The problem
Go from the first line below to the one with "(326, 258) = (659, 180): turquoise" and print each line exactly.
=== Begin Enclosure ===
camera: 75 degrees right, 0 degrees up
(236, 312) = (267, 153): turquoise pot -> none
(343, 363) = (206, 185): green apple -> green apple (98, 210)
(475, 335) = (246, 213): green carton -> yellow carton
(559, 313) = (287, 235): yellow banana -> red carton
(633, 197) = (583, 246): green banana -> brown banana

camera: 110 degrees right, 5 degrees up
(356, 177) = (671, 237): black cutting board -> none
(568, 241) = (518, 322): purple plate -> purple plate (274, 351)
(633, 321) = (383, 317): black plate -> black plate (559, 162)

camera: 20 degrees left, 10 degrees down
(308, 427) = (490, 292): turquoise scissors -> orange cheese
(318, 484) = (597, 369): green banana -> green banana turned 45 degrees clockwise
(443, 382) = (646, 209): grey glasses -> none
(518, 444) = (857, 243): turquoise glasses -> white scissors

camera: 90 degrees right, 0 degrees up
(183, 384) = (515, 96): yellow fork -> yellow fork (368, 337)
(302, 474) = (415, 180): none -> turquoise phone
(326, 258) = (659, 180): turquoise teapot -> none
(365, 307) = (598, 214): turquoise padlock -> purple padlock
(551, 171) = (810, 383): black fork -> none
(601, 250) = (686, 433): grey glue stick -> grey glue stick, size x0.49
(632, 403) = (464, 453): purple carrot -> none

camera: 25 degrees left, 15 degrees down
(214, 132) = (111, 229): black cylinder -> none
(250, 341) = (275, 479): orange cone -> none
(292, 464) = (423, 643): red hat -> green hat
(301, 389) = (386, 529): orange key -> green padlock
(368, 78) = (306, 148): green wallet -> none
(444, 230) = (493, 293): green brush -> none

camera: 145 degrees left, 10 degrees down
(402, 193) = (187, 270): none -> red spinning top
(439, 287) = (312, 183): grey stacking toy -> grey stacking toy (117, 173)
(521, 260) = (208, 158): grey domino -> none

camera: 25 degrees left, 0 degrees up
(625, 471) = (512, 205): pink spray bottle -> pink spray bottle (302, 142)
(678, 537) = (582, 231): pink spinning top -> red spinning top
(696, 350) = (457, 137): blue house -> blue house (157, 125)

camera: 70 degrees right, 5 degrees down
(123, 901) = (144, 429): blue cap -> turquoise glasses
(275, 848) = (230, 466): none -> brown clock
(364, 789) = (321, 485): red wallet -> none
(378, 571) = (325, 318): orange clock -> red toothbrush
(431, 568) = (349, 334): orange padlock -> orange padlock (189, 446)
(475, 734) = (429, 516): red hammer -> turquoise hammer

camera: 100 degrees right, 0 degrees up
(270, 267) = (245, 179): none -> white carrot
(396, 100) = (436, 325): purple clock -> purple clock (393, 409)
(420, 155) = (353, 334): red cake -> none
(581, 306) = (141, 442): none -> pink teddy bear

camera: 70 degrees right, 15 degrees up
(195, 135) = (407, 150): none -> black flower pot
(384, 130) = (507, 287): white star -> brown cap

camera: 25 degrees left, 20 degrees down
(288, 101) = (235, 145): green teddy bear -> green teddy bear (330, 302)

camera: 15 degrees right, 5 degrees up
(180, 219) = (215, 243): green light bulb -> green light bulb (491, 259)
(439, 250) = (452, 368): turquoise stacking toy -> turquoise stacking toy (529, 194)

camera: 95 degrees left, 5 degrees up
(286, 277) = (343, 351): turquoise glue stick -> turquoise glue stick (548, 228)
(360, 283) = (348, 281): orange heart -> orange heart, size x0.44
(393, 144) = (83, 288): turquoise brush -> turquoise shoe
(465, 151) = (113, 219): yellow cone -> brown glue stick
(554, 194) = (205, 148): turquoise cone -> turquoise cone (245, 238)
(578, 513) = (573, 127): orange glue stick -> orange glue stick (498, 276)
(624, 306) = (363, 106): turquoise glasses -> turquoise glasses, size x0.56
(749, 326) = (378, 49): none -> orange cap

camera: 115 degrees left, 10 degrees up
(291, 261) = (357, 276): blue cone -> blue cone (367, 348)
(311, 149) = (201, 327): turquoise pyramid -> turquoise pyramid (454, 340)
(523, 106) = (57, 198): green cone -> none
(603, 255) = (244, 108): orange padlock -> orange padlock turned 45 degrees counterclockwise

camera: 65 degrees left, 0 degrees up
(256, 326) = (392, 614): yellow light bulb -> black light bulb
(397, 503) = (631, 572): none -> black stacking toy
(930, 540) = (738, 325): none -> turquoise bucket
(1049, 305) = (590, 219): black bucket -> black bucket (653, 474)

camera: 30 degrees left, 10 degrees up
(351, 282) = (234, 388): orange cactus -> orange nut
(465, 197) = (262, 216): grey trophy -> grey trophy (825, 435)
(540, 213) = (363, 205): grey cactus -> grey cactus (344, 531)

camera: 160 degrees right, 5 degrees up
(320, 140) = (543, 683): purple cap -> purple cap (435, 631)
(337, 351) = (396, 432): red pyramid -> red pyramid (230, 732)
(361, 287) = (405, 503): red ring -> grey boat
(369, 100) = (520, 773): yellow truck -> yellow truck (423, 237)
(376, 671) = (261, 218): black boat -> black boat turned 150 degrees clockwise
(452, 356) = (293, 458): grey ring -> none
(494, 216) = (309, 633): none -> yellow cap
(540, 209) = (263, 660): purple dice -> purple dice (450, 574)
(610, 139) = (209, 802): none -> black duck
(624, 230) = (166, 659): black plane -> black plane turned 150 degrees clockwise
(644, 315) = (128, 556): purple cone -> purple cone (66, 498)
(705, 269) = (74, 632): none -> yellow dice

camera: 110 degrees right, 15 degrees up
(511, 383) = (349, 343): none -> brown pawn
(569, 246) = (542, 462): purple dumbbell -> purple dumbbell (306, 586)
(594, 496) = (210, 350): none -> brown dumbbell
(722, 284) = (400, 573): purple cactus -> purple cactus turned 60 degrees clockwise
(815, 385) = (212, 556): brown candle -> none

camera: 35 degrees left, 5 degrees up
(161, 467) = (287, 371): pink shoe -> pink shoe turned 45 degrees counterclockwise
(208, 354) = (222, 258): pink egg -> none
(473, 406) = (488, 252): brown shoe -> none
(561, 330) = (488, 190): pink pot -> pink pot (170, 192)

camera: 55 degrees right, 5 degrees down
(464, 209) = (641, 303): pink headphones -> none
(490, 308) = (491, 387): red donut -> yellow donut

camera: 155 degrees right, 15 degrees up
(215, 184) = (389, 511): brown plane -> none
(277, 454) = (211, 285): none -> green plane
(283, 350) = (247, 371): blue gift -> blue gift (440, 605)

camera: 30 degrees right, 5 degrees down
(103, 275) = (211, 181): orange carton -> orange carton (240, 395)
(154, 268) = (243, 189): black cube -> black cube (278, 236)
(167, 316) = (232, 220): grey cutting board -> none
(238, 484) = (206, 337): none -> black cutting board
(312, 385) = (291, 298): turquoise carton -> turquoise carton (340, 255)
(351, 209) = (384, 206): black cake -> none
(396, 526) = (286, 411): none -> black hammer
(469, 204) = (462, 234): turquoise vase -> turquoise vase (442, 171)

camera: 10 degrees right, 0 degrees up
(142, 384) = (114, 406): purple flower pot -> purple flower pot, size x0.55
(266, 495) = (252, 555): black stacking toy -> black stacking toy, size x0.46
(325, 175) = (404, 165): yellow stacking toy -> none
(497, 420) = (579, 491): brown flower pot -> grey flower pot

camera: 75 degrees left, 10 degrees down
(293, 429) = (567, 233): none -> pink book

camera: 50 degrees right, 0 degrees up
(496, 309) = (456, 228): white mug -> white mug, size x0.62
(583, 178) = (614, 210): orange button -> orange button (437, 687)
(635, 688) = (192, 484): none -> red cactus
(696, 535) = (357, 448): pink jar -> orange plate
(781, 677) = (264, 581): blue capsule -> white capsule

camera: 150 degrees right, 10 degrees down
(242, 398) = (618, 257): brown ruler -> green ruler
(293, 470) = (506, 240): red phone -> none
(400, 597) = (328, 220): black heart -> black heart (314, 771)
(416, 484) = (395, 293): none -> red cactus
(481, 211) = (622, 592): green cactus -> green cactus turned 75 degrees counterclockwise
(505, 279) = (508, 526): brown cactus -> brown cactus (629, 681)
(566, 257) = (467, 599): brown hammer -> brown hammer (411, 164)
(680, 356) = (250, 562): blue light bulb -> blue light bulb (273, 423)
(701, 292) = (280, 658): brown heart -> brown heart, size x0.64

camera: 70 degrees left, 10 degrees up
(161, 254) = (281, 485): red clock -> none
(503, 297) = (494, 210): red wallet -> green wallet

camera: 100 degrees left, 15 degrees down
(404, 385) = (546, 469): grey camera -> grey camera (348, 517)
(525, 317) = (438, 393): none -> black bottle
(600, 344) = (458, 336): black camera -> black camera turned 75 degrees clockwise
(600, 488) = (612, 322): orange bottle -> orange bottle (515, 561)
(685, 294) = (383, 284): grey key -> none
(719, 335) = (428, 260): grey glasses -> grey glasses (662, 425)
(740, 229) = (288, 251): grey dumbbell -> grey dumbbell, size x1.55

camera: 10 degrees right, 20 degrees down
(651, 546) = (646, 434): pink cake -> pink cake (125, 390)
=== End Enclosure ===
Answer to the problem
camera: 75 degrees right, 0 degrees up
(236, 312) = (267, 153): turquoise pot -> none
(343, 363) = (206, 185): green apple -> green apple (98, 210)
(475, 335) = (246, 213): green carton -> yellow carton
(559, 313) = (287, 235): yellow banana -> red carton
(633, 197) = (583, 246): green banana -> brown banana

camera: 110 degrees right, 5 degrees up
(356, 177) = (671, 237): black cutting board -> none
(568, 241) = (518, 322): purple plate -> purple plate (274, 351)
(633, 321) = (383, 317): black plate -> black plate (559, 162)

camera: 20 degrees left, 10 degrees down
(308, 427) = (490, 292): turquoise scissors -> orange cheese
(318, 484) = (597, 369): green banana -> green banana turned 45 degrees clockwise
(443, 382) = (646, 209): grey glasses -> none
(518, 444) = (857, 243): turquoise glasses -> white scissors

camera: 90 degrees right, 0 degrees up
(183, 384) = (515, 96): yellow fork -> yellow fork (368, 337)
(302, 474) = (415, 180): none -> turquoise phone
(326, 258) = (659, 180): turquoise teapot -> none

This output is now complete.